Prompt:
Which lines have the string "minus"? Copy all of them from the entries below.

(Material for this task)

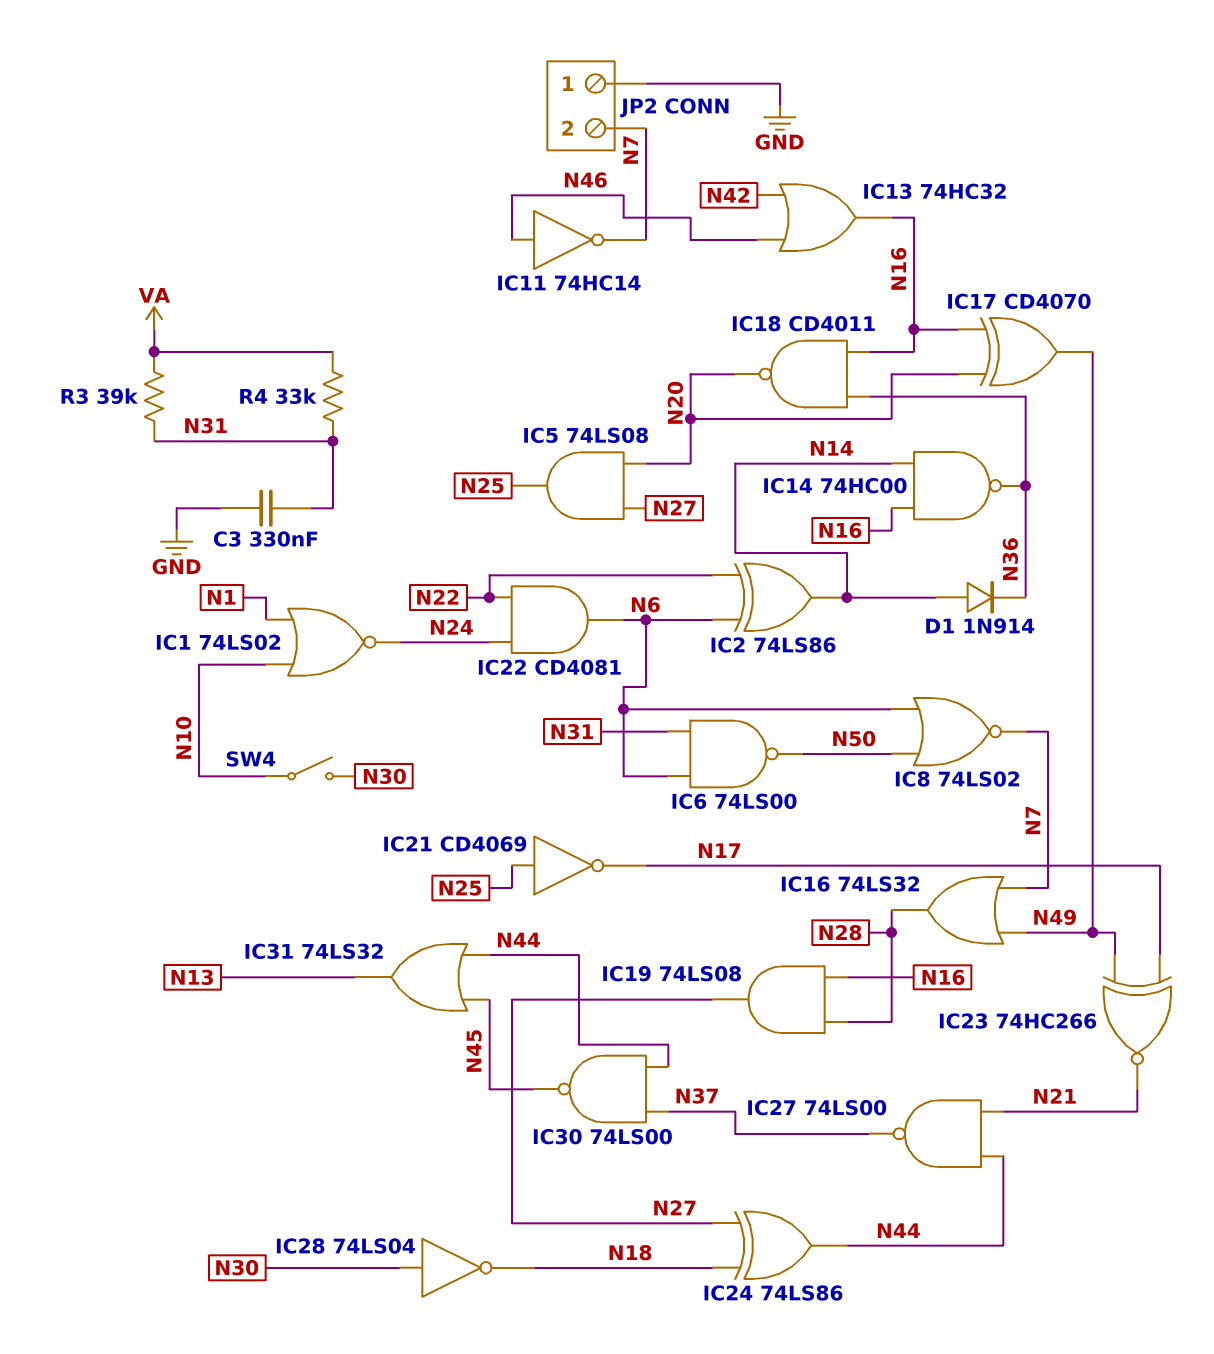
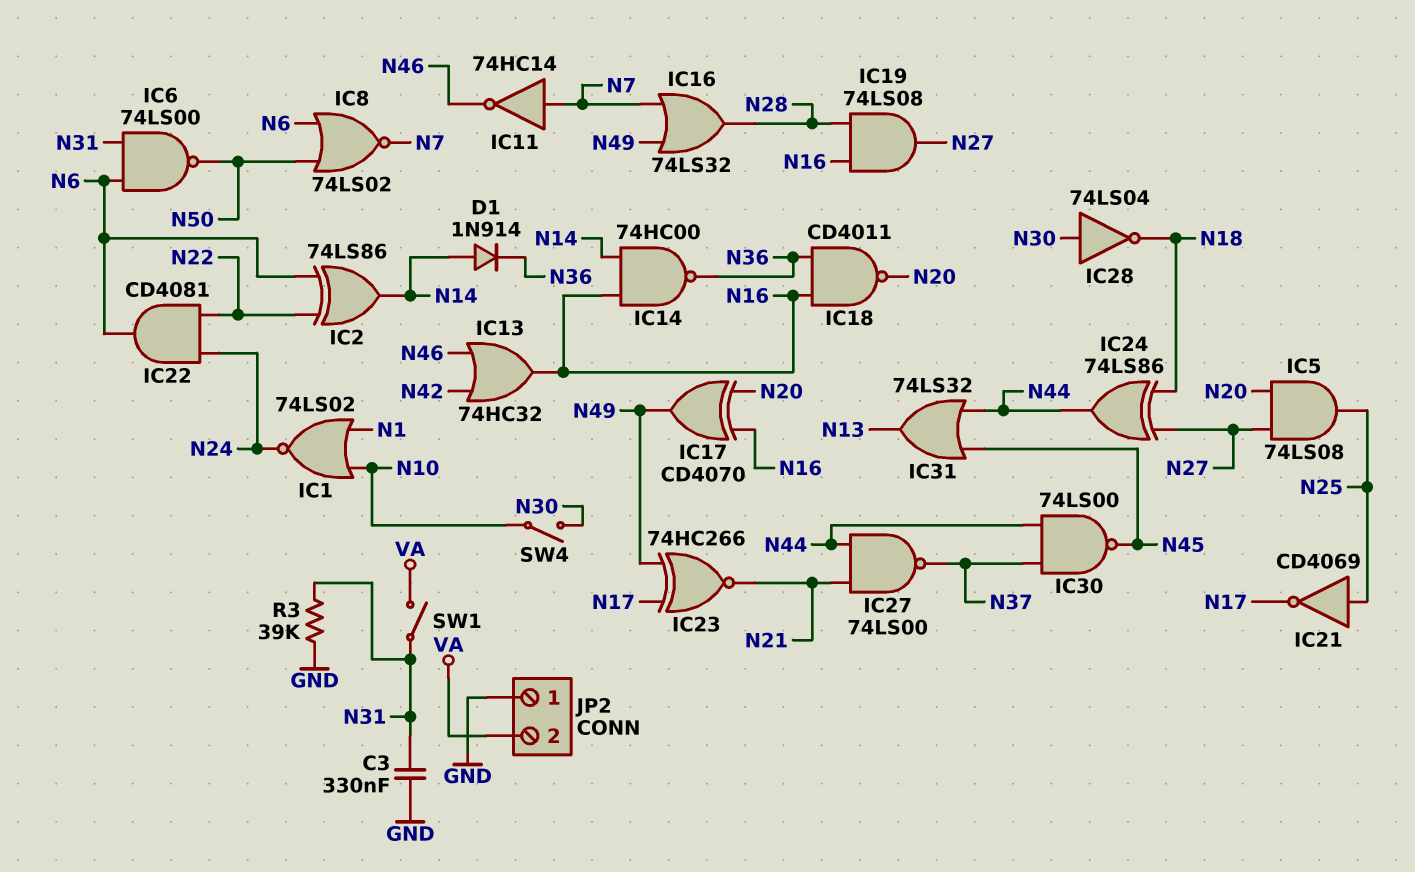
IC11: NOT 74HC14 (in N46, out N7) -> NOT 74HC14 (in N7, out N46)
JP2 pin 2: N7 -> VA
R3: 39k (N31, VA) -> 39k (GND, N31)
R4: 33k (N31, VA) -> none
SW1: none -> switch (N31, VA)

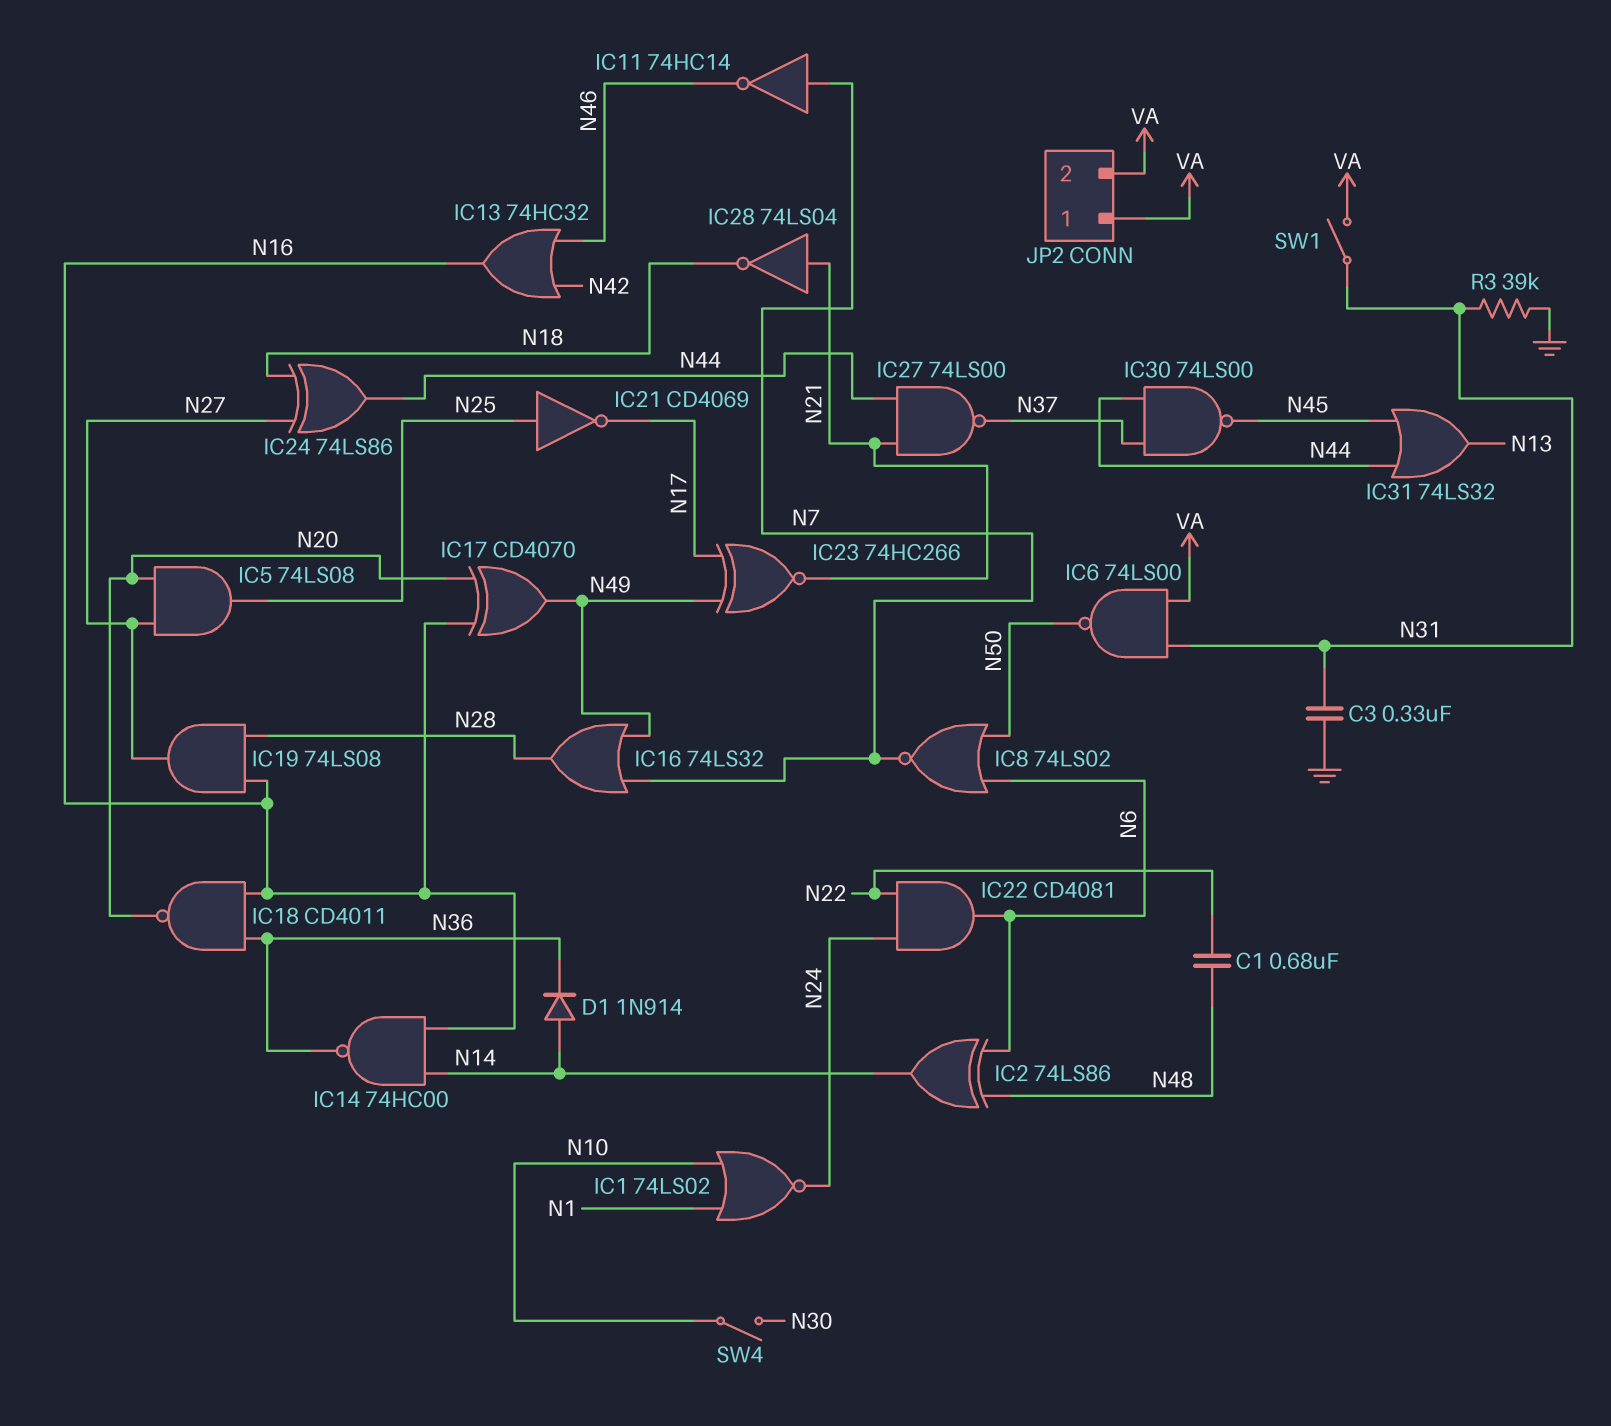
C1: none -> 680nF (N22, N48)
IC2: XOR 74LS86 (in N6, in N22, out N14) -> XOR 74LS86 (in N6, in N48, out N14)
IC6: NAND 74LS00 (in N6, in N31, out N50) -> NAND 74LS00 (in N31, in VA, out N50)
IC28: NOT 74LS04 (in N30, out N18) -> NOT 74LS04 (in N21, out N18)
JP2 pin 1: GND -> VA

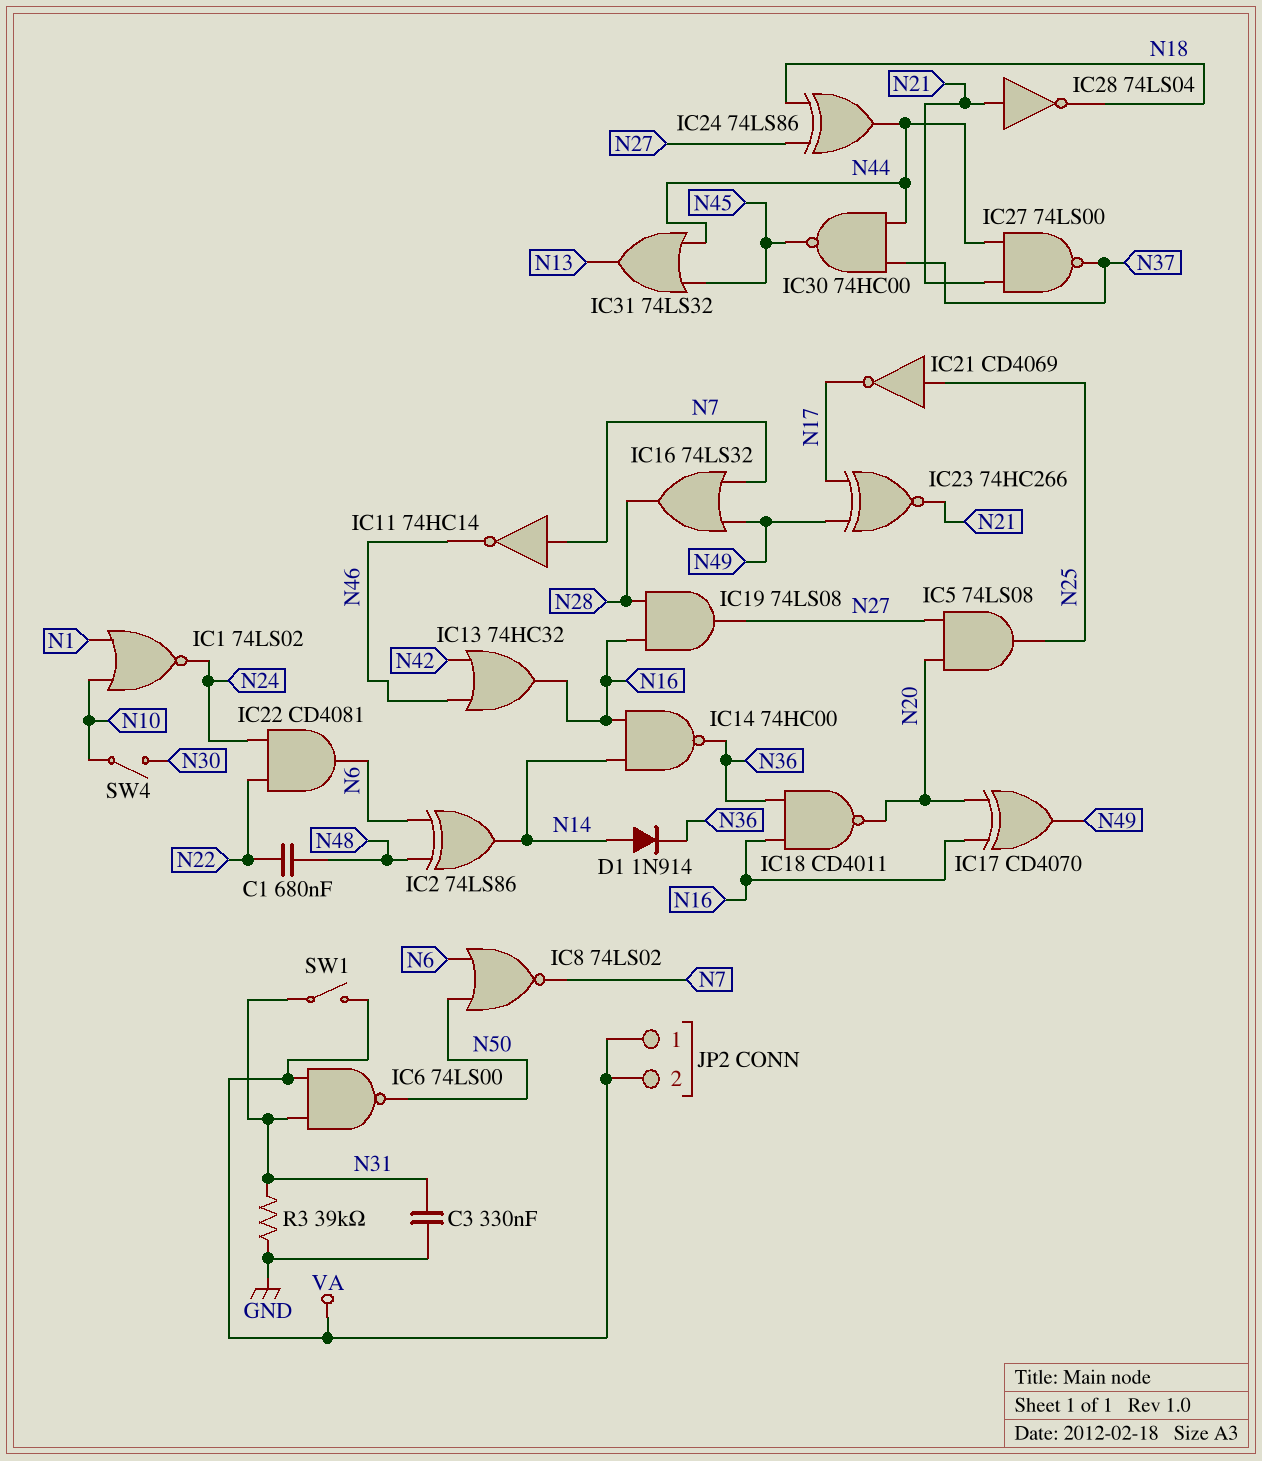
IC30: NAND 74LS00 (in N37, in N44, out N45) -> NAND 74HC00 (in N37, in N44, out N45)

(End Material for this task)
(Material for this task)

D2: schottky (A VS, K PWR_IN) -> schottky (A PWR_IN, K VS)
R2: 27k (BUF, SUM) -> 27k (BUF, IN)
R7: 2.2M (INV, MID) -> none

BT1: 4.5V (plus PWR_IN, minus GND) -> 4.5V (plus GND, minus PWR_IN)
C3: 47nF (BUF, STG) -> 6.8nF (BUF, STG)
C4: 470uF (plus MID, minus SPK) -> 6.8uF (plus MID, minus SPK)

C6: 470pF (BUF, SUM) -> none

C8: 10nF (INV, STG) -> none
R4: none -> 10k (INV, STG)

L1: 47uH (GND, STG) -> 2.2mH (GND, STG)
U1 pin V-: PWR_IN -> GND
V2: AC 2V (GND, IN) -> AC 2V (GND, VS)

(End Material for this task)

Task result:
BT1: 4.5V (plus PWR_IN, minus GND) -> 4.5V (plus GND, minus PWR_IN)
C4: 470uF (plus MID, minus SPK) -> 6.8uF (plus MID, minus SPK)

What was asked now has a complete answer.